**WORK REQUEST**
Report each line of the entries below that includes "green".

(Edit tracking data)
^^^^^^^^
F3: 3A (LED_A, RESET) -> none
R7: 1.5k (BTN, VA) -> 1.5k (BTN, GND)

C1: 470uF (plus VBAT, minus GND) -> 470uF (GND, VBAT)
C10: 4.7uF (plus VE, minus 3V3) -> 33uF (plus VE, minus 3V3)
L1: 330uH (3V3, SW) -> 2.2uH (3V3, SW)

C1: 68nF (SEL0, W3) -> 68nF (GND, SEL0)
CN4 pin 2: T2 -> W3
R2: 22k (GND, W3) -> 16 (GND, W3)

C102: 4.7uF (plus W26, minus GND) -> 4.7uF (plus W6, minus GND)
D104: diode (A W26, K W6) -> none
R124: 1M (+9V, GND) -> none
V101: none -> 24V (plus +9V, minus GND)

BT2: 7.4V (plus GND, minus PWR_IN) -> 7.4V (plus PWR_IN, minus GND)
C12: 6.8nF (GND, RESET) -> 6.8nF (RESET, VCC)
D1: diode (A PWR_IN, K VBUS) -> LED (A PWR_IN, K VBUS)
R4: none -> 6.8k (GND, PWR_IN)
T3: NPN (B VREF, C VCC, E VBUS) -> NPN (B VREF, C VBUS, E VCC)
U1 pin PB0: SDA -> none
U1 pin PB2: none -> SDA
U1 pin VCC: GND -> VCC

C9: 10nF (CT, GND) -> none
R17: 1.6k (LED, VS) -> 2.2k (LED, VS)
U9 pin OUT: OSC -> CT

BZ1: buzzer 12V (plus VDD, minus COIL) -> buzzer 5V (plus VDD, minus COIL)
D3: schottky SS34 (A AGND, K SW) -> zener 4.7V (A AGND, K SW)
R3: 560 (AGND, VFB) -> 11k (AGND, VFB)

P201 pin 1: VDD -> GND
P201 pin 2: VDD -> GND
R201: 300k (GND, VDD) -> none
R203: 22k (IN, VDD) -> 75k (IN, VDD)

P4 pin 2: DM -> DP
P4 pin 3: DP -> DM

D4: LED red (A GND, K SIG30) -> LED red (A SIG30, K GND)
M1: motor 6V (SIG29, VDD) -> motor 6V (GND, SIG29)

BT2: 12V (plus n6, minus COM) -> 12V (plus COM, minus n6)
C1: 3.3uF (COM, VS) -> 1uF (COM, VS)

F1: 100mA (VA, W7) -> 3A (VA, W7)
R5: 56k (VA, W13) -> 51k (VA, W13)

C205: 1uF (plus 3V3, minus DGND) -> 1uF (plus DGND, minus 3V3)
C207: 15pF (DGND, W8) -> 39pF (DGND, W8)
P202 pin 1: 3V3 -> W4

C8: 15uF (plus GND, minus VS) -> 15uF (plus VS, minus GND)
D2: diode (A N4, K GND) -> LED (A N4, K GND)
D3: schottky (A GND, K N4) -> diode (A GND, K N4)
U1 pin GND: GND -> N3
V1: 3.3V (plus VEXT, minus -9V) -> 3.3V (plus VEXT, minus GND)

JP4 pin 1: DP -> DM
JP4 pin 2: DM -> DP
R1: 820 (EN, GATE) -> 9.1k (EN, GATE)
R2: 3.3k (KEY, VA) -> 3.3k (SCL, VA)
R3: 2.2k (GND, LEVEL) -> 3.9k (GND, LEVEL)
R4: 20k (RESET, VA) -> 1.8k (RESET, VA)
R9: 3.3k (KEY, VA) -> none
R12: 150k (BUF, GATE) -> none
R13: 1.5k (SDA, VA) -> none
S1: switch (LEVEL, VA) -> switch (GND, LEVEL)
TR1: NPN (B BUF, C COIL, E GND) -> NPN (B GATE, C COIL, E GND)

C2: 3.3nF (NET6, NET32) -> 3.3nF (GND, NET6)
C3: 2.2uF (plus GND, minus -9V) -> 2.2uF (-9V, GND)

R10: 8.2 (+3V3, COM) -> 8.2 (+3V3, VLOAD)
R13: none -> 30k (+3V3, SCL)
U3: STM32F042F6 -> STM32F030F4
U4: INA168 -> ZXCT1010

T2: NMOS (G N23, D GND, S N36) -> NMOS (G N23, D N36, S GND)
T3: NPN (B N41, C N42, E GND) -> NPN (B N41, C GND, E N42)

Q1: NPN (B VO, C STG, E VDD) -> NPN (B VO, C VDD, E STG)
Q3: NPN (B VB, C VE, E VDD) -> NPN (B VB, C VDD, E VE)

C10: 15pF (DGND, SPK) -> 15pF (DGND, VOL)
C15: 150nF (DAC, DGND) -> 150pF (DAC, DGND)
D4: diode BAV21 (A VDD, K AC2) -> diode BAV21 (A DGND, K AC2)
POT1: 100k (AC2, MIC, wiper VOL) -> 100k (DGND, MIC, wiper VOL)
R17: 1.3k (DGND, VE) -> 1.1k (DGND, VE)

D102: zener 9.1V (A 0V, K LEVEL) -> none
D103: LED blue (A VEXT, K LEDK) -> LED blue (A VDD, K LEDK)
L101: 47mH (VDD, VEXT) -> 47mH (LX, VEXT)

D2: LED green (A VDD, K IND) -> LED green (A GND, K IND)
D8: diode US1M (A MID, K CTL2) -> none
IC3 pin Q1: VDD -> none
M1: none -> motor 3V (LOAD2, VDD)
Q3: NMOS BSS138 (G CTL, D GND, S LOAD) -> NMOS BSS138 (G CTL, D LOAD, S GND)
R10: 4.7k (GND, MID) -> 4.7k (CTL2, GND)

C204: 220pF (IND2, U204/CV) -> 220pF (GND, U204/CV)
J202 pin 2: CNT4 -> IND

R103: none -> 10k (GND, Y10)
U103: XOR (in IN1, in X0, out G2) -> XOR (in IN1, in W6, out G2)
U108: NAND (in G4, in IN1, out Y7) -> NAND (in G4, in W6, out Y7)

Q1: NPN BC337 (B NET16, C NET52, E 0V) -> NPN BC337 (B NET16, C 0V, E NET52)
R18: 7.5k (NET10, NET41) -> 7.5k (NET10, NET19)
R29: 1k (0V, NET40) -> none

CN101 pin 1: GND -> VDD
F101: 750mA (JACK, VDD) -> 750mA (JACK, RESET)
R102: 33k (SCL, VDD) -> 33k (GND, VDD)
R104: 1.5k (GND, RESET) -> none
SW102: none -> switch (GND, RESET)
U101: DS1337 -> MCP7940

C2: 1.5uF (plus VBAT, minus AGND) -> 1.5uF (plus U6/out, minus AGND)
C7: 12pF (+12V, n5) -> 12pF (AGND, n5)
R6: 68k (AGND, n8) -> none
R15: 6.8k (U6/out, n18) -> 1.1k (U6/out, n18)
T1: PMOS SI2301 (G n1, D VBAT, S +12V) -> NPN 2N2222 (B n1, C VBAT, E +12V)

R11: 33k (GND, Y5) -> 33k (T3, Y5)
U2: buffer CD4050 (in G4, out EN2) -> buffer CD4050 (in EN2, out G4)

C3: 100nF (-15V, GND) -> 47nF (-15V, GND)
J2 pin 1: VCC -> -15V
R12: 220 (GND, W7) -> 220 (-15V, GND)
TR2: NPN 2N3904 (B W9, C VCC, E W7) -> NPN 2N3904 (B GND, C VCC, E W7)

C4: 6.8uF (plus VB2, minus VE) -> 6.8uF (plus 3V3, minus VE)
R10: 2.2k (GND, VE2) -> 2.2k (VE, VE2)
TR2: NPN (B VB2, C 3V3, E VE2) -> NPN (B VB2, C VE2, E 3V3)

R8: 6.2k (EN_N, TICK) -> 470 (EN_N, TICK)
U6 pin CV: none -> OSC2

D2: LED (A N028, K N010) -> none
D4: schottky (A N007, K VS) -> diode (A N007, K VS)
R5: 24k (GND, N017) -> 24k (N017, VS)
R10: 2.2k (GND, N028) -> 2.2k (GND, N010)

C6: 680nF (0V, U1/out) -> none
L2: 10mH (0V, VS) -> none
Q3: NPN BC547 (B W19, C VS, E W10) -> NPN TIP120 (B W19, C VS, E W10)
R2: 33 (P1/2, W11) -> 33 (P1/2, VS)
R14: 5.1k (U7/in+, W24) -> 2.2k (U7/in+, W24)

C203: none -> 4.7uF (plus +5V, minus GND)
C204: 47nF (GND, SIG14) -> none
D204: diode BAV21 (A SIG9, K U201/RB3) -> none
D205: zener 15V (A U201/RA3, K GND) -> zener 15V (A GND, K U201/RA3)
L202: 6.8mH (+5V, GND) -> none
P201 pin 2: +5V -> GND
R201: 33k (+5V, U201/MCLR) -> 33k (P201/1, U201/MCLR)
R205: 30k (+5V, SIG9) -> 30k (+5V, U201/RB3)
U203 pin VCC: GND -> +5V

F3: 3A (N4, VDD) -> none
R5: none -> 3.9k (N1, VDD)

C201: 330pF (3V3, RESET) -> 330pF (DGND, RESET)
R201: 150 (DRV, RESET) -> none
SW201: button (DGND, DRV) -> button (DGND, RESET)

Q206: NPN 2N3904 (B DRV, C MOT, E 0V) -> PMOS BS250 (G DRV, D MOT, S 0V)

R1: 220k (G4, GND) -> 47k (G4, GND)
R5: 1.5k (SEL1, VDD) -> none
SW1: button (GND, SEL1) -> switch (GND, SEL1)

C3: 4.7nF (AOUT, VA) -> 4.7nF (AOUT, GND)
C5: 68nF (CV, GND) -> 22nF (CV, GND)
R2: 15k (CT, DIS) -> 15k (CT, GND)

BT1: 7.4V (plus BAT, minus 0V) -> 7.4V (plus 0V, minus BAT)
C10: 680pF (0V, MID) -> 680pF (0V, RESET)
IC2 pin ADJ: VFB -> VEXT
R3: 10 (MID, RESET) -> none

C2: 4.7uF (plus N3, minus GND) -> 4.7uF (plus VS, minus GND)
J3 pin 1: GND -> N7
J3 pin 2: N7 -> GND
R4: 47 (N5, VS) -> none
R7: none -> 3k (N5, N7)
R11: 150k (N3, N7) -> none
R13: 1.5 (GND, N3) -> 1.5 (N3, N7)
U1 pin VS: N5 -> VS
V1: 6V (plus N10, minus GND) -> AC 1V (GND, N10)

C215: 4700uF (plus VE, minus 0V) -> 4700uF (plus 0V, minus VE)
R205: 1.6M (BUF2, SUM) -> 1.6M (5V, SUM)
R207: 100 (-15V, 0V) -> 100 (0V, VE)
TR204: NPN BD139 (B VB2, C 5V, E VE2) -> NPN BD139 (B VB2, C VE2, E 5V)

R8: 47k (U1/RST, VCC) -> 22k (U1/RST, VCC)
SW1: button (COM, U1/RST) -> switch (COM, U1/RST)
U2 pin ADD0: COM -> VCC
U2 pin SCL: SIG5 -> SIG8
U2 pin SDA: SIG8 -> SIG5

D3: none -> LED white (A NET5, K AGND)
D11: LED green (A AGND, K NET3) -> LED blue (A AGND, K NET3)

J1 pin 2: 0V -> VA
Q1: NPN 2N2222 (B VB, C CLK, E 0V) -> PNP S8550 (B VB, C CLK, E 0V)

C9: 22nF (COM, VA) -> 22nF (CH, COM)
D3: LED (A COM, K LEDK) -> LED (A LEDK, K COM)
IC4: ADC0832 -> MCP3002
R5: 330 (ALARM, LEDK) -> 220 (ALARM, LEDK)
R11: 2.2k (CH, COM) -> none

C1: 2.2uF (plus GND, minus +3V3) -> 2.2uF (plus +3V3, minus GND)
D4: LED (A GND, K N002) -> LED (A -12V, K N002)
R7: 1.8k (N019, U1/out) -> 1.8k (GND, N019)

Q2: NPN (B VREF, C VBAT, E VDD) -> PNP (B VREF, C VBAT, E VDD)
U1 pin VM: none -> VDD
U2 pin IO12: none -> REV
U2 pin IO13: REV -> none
^^^^^^^^
**WORKED SOLUTION**
D2: LED green (A VDD, K IND) -> LED green (A GND, K IND)
D11: LED green (A AGND, K NET3) -> LED blue (A AGND, K NET3)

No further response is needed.